THE DATA Start Marker

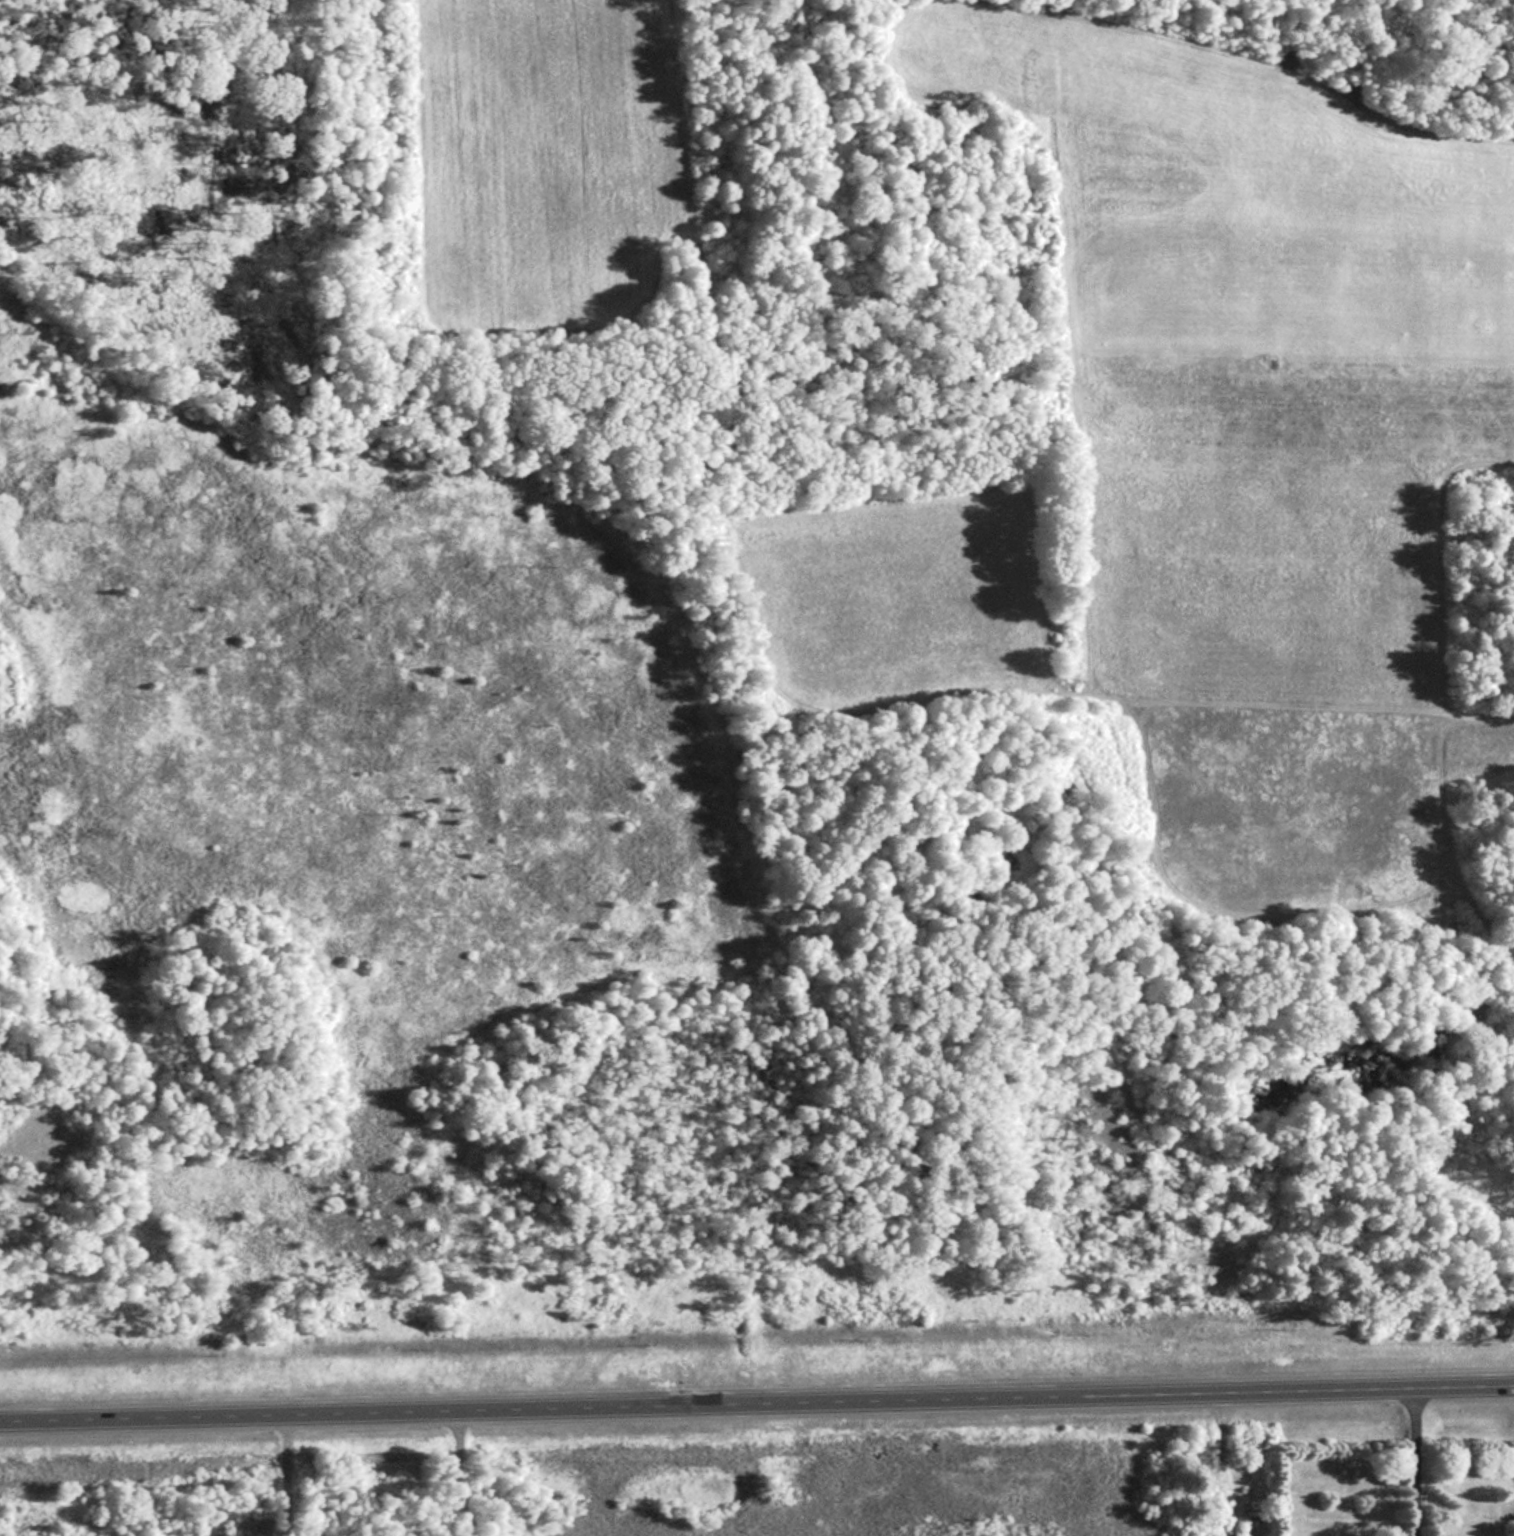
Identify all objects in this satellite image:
park: (149, 721)
road: (757, 1405)
road: (1412, 1462)
road: (282, 1477)
building: (1215, 1529)

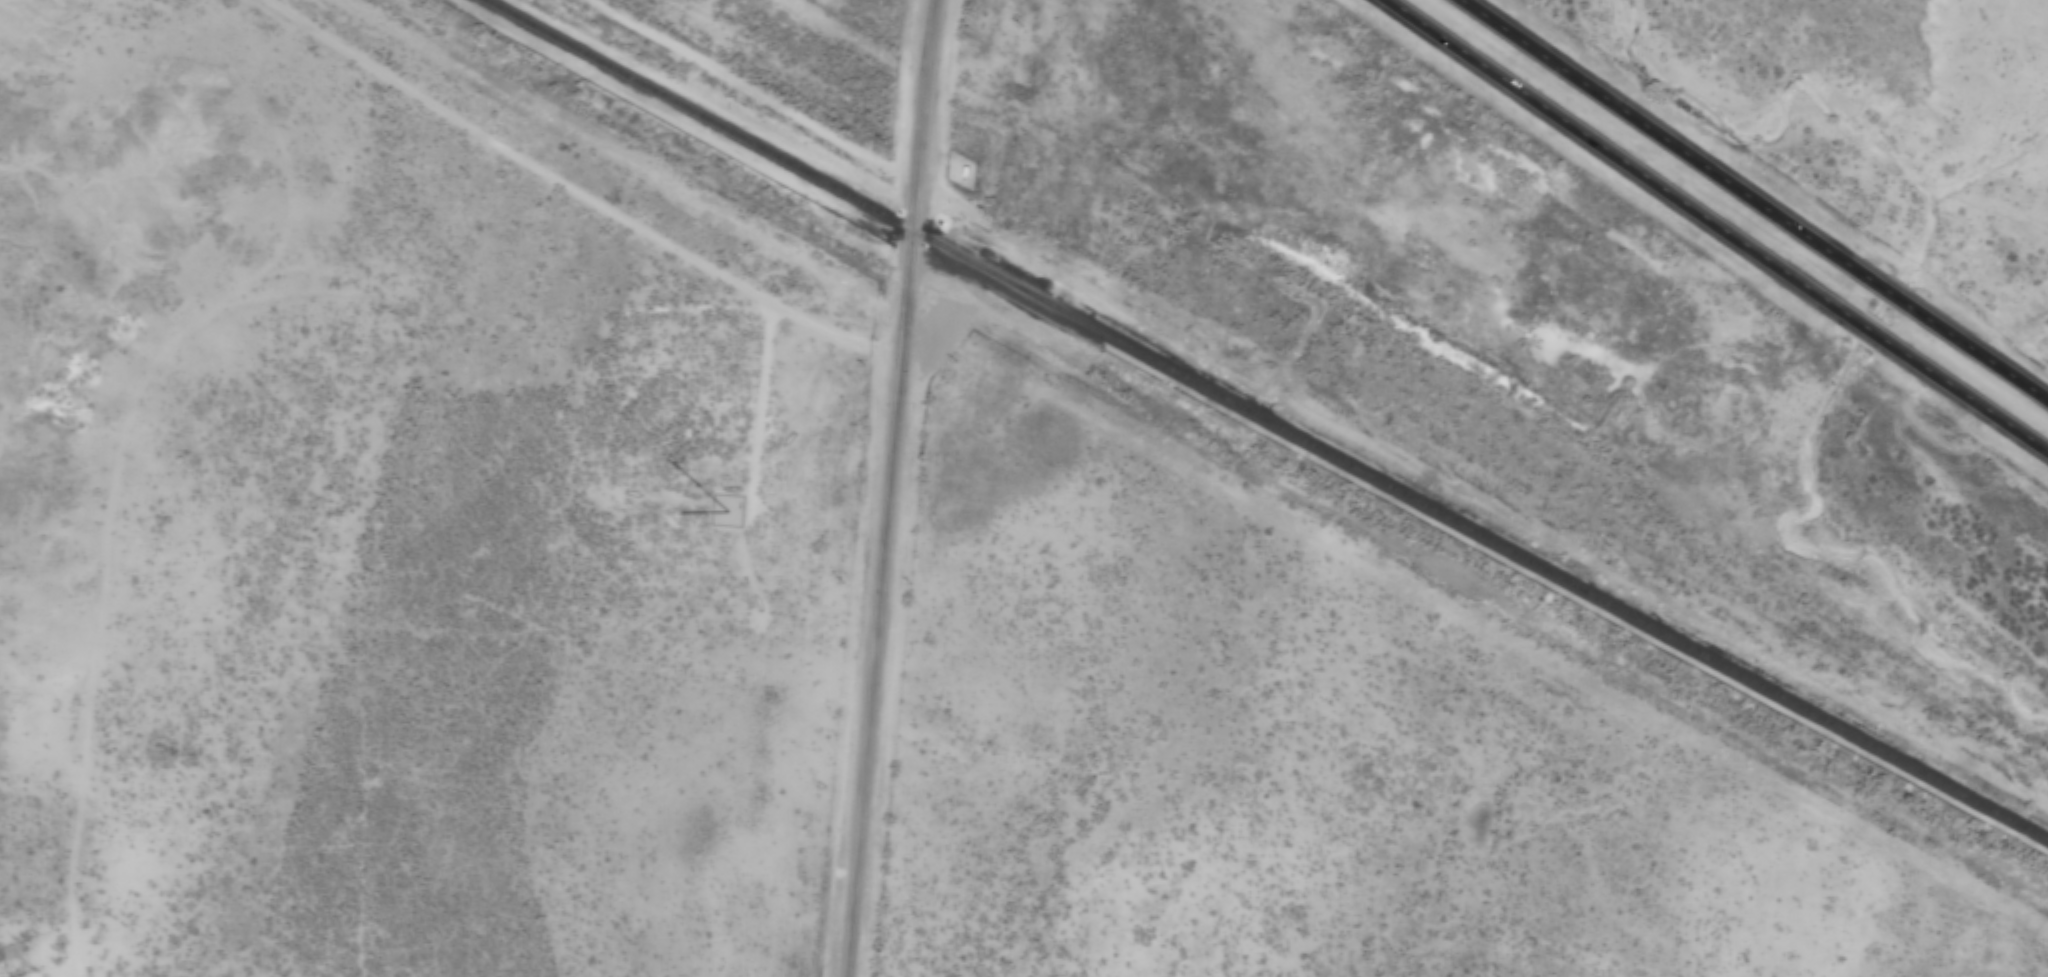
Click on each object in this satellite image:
road: (493, 150)
building: (955, 167)
road: (1754, 202)
road: (1719, 222)
road: (216, 318)
railway: (1264, 423)
road: (889, 488)

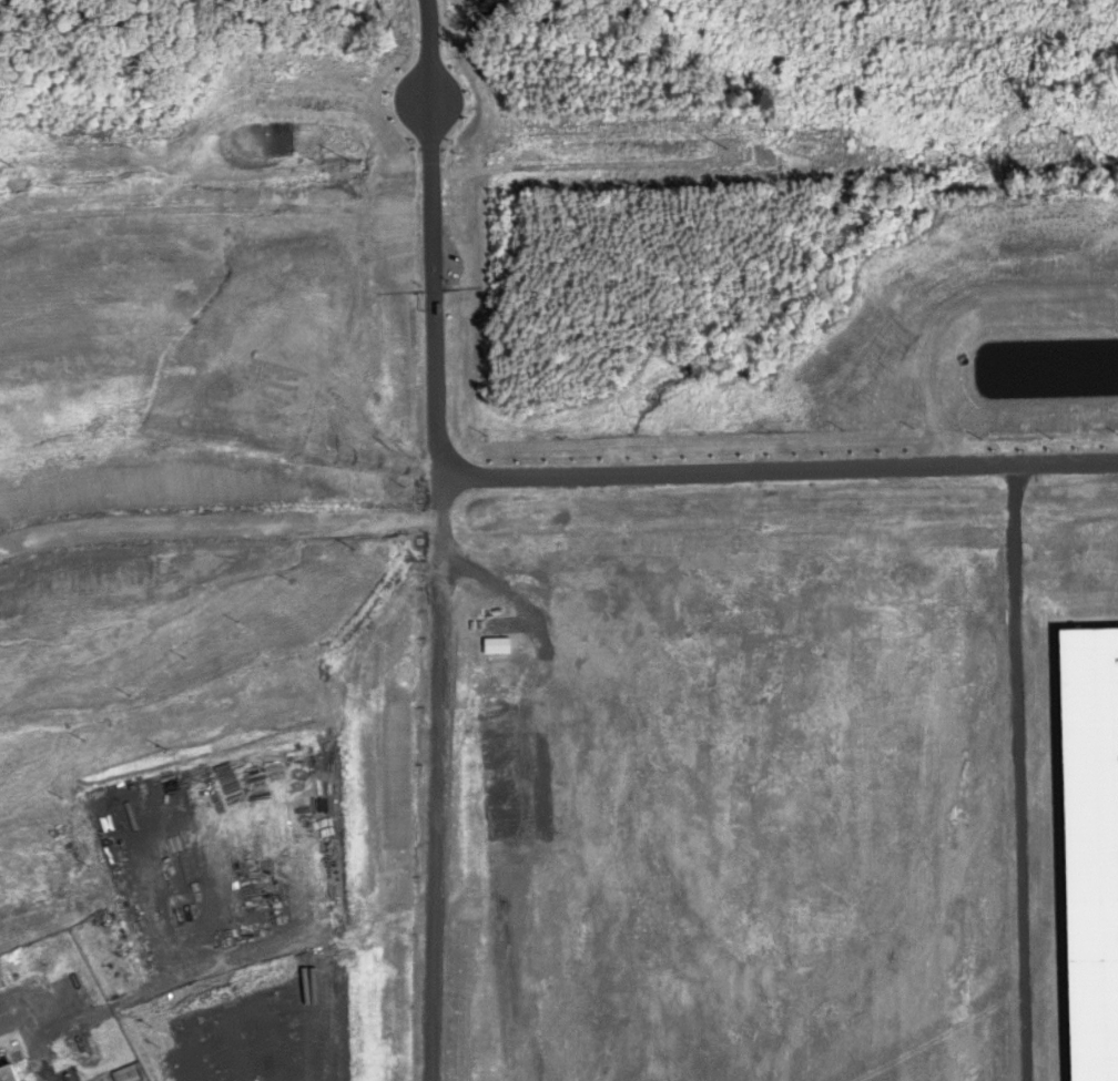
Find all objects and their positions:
road: (442, 80)
road: (440, 465)
road: (779, 470)
road: (156, 786)
road: (254, 821)
road: (226, 898)
road: (193, 974)
road: (268, 1004)
road: (429, 1006)
road: (275, 1043)
road: (27, 1049)
road: (234, 1049)
building: (8, 1074)

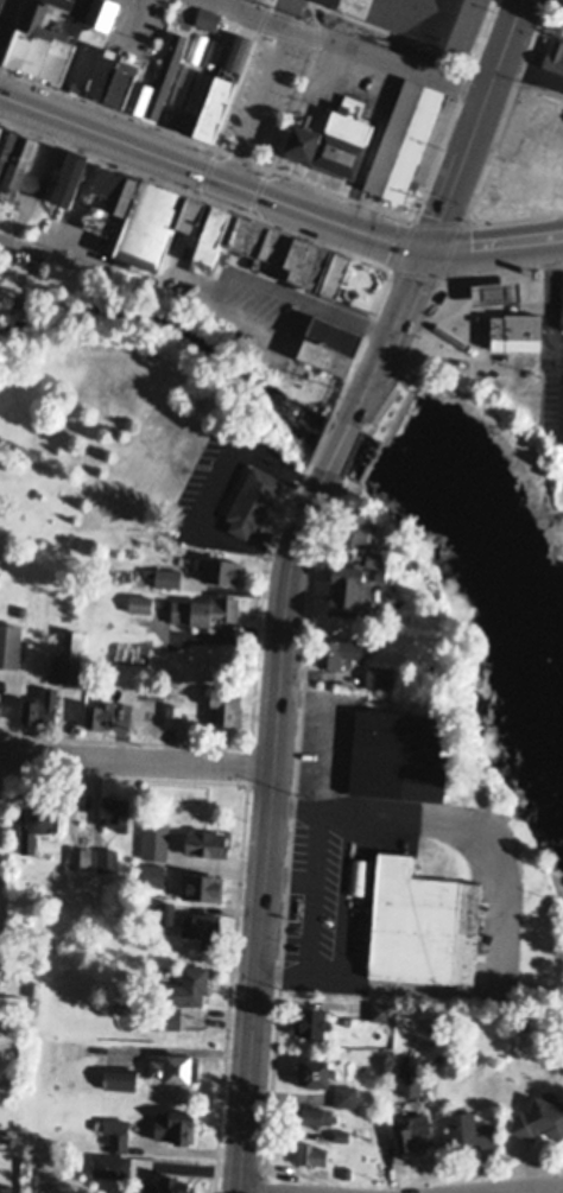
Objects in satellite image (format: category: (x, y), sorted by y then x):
road: (3, 8)
building: (102, 11)
building: (428, 17)
building: (207, 18)
building: (180, 21)
building: (40, 39)
road: (346, 44)
building: (554, 52)
building: (112, 72)
building: (191, 88)
road: (267, 93)
building: (1, 122)
road: (475, 123)
building: (405, 138)
building: (304, 139)
building: (344, 140)
building: (6, 141)
building: (22, 167)
building: (529, 168)
building: (70, 171)
road: (213, 176)
building: (109, 195)
building: (156, 218)
building: (283, 248)
traffic signals: (428, 248)
road: (495, 248)
building: (339, 271)
building: (497, 287)
building: (562, 318)
gas station: (487, 324)
building: (517, 328)
road: (389, 335)
building: (330, 340)
building: (399, 411)
road: (338, 446)
dam: (356, 453)
park: (555, 471)
road: (216, 490)
building: (254, 496)
building: (353, 524)
building: (377, 555)
building: (219, 566)
building: (380, 571)
building: (165, 574)
building: (351, 585)
building: (140, 602)
building: (205, 608)
building: (10, 643)
building: (340, 646)
building: (68, 657)
building: (380, 673)
building: (129, 697)
building: (226, 704)
building: (0, 705)
building: (40, 706)
building: (174, 710)
building: (100, 711)
road: (332, 731)
building: (400, 751)
road: (135, 760)
building: (115, 809)
building: (37, 821)
road: (268, 828)
building: (156, 839)
building: (206, 841)
building: (80, 857)
building: (107, 859)
road: (318, 869)
building: (153, 875)
building: (202, 884)
building: (165, 910)
road: (492, 919)
building: (423, 922)
building: (202, 925)
road: (312, 927)
building: (189, 985)
building: (380, 1009)
building: (163, 1015)
building: (311, 1020)
building: (525, 1020)
road: (180, 1046)
building: (176, 1065)
building: (315, 1069)
building: (120, 1076)
building: (410, 1076)
building: (346, 1094)
building: (316, 1114)
building: (539, 1117)
building: (175, 1122)
building: (470, 1129)
building: (117, 1131)
building: (414, 1131)
building: (341, 1134)
building: (311, 1152)
building: (112, 1163)
building: (170, 1183)
road: (549, 1190)

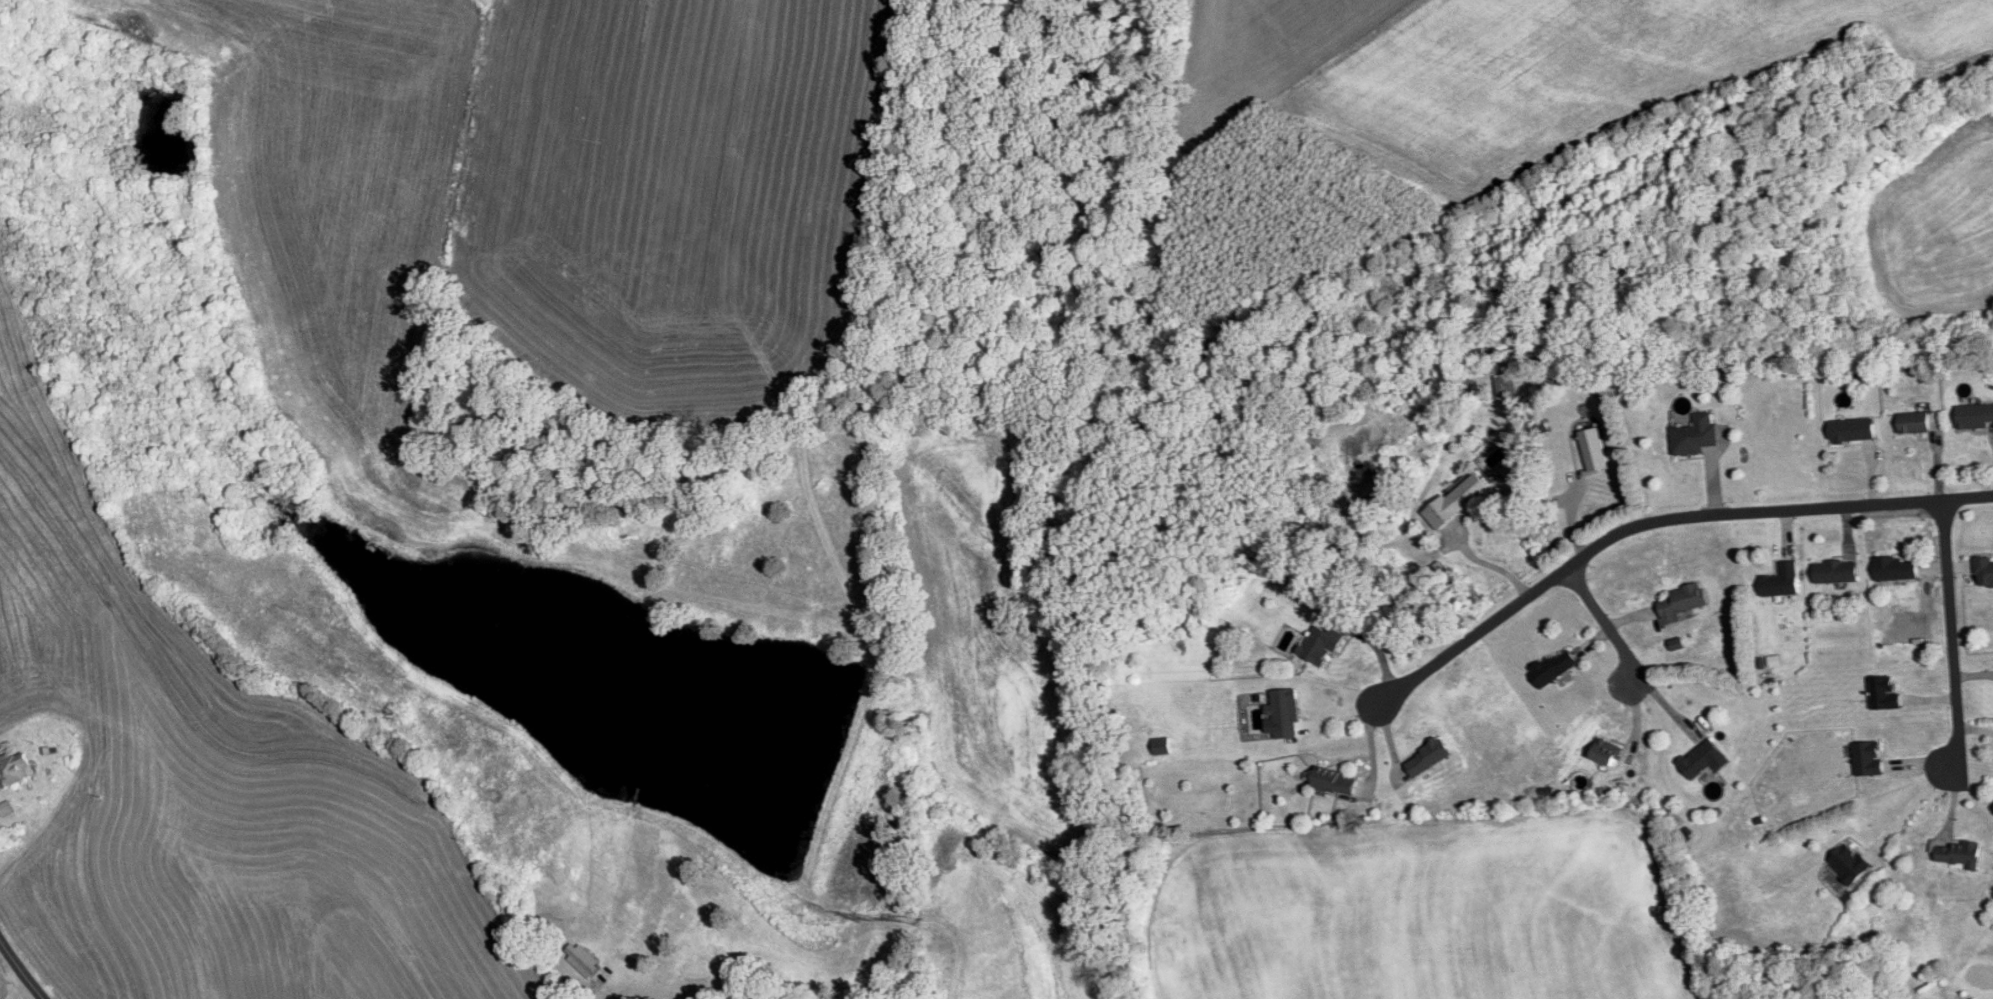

THE DATA End Marker

ASSIGNMENT:
Filter on the word "satellite": copy each matching line from the entries above.

RESPONSE FOR THIS EXERCISE:
Identify all objects in this satellite image:
Click on each object in this satellite image:
Objects in satellite image (format: category: (x, y), sorted by y then x):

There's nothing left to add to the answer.